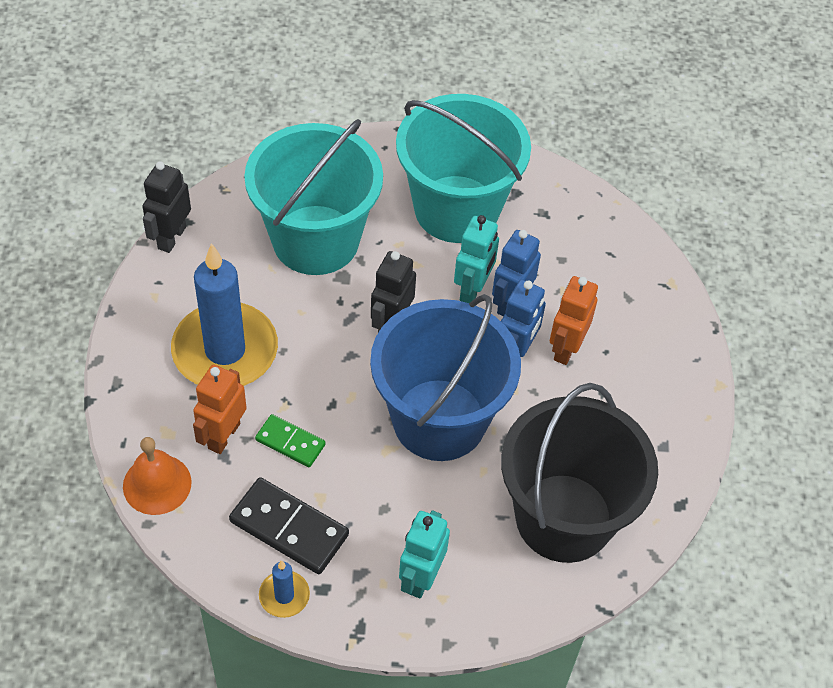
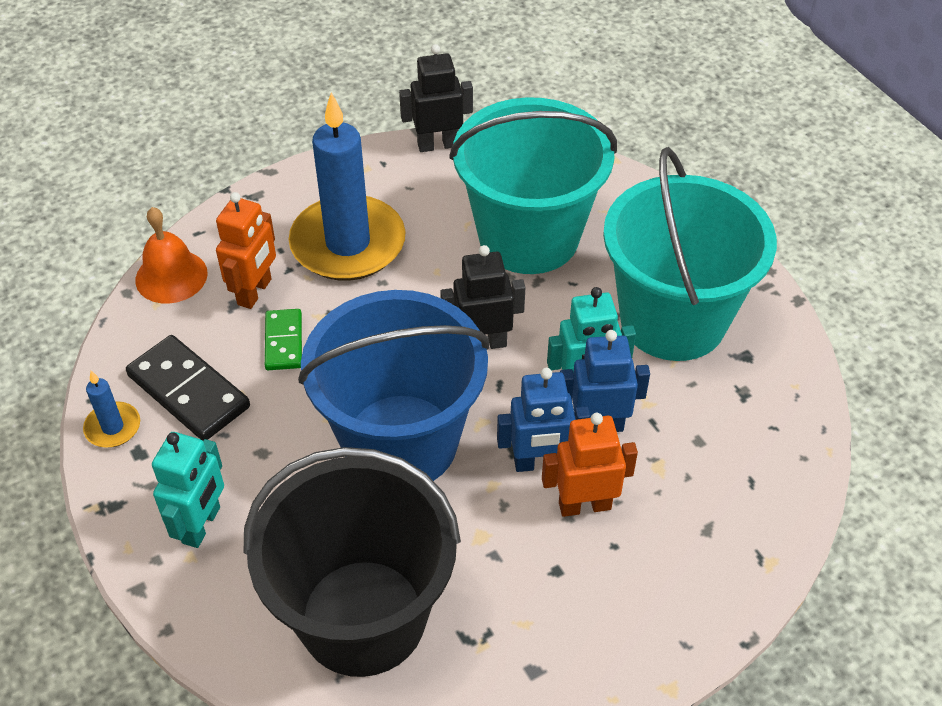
camera: 60 degrees right, 5 degrees down
orange robot [193,364,247,454] -> orange robot turned 120 degrees clockwise [216,192,276,309]
black domino [229,477,349,574] -> black domino turned 45 degrees counterclockwise [126,335,250,441]
turquoise robot [399,511,450,599] -> turquoise robot turned 120 degrees clockwise [152,432,224,548]

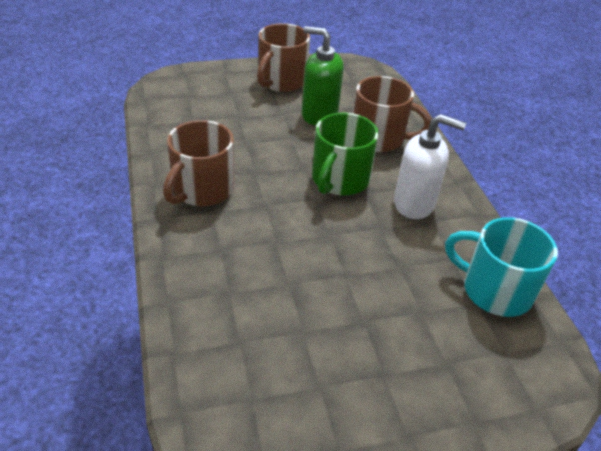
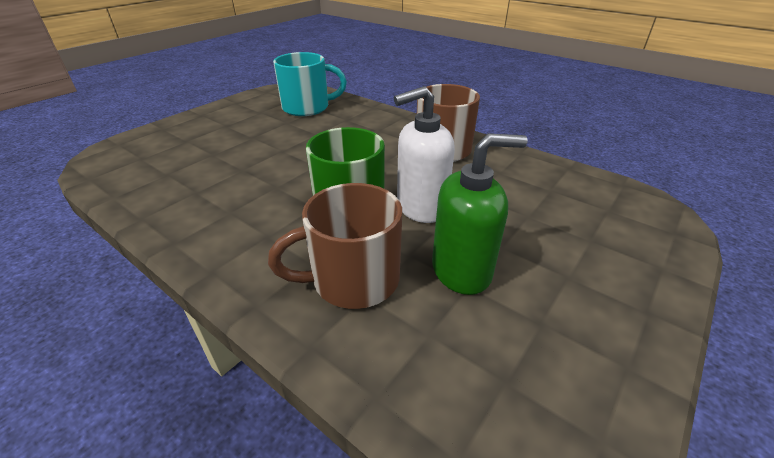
camera: 145 degrees right, 5 degrees down
brown mug [257,23,310,92] -> none
white soap dispenser [394,114,466,219] -> white soap dispenser moved to [394,86,455,223]
turquoise mug [445,217,558,317] -> turquoise mug moved to [273,52,347,116]

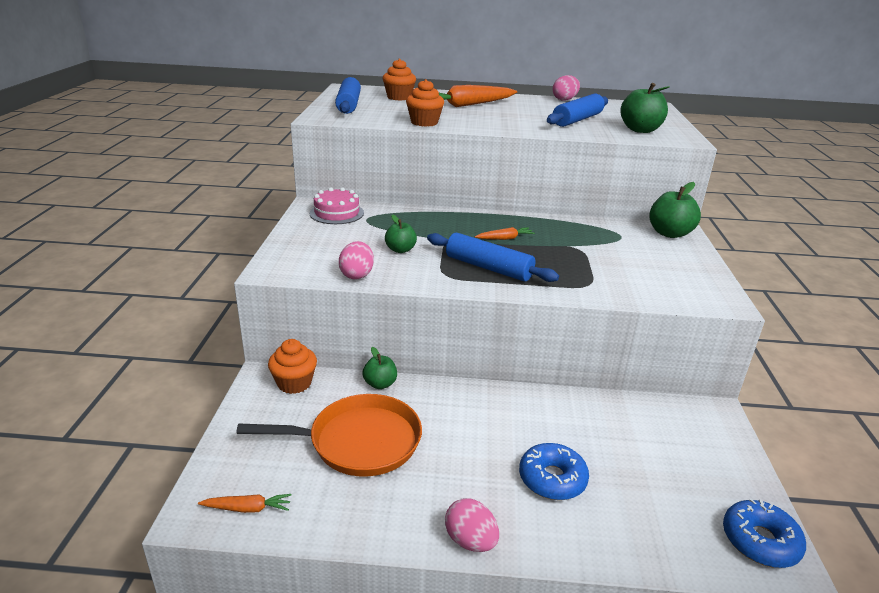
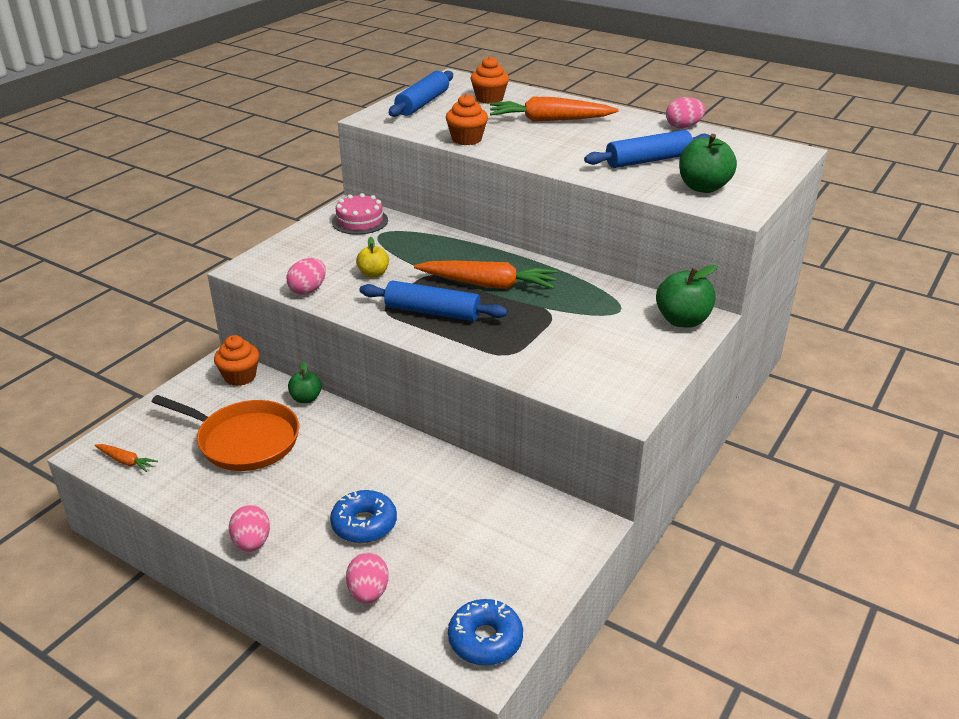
camera: 30 degrees right, 5 degrees up
green apple [385,214,417,253] -> yellow apple [356,237,389,278]
blue rolling pin [427,233,559,282] -> blue rolling pin turned 45 degrees counterclockwise [359,280,508,321]
orange carrot [475,227,535,240] -> orange carrot [414,261,558,289], size x2.11
none -> pink egg [346,553,389,603]

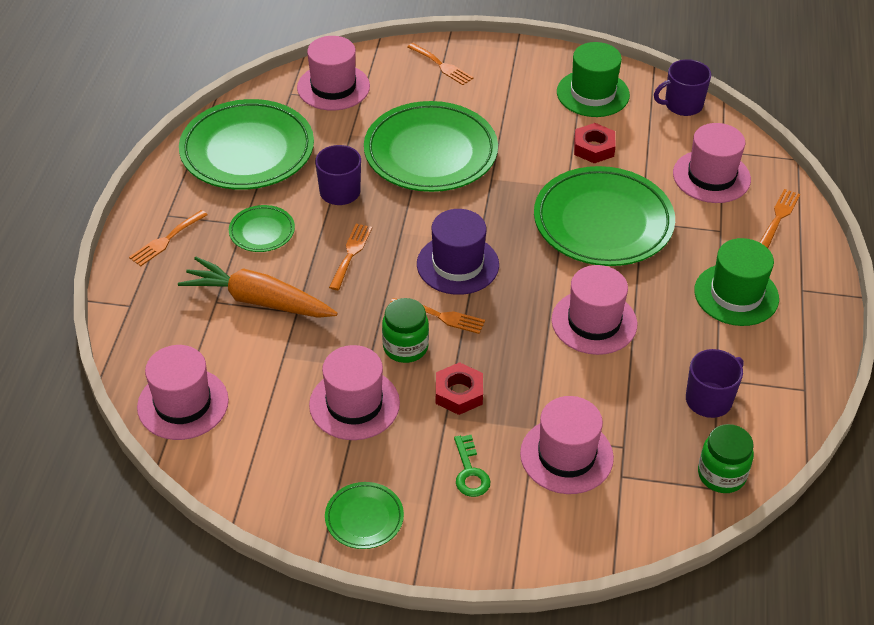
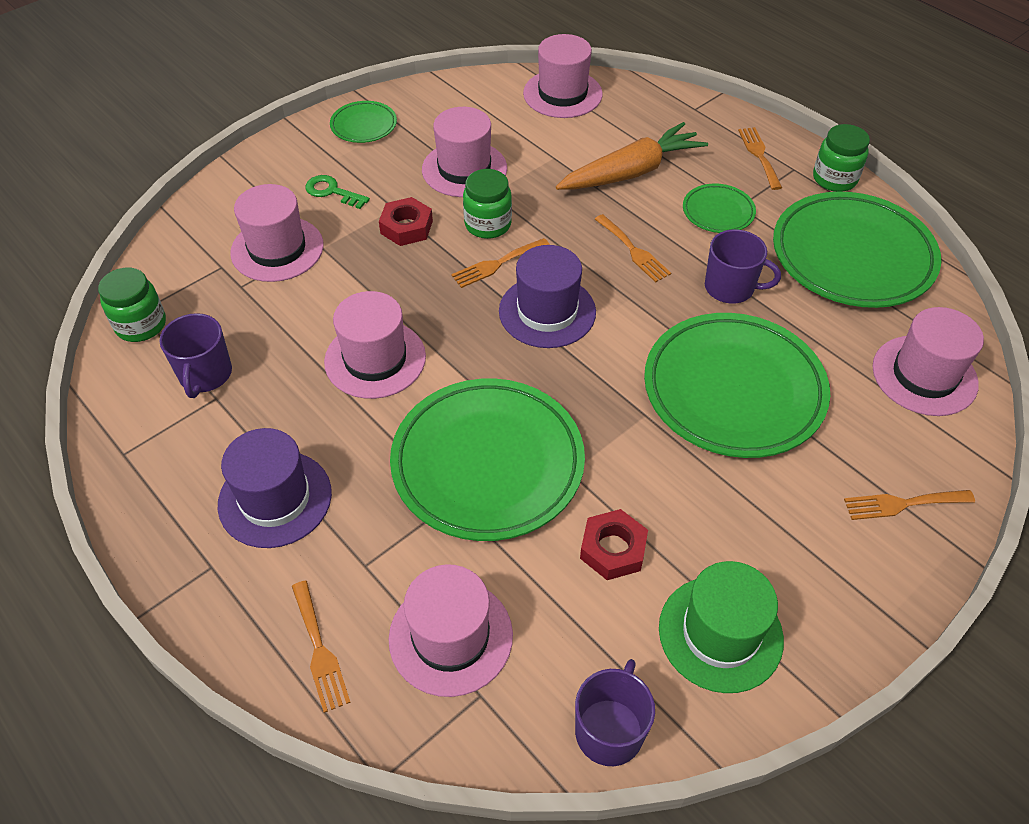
camera: 130 degrees right, 5 degrees up
green hat [694,238,779,326] -> purple hat [218,428,332,548]
none -> green jar [813,124,870,192]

···

**WHAT THE EXERCISE ASKS**
Above are the records; restate exactly the lines from the one containing "turquoise mug [445,217,558,317]" through the one containing "orange carrot [475,227,535,240]", keeping pictures out.

**ANSWER TO THE PROBLEM**
turquoise mug [445,217,558,317] -> turquoise mug moved to [273,52,347,116]

camera: 30 degrees right, 5 degrees up
green apple [385,214,417,253] -> yellow apple [356,237,389,278]
blue rolling pin [427,233,559,282] -> blue rolling pin turned 45 degrees counterclockwise [359,280,508,321]
orange carrot [475,227,535,240] -> orange carrot [414,261,558,289], size x2.11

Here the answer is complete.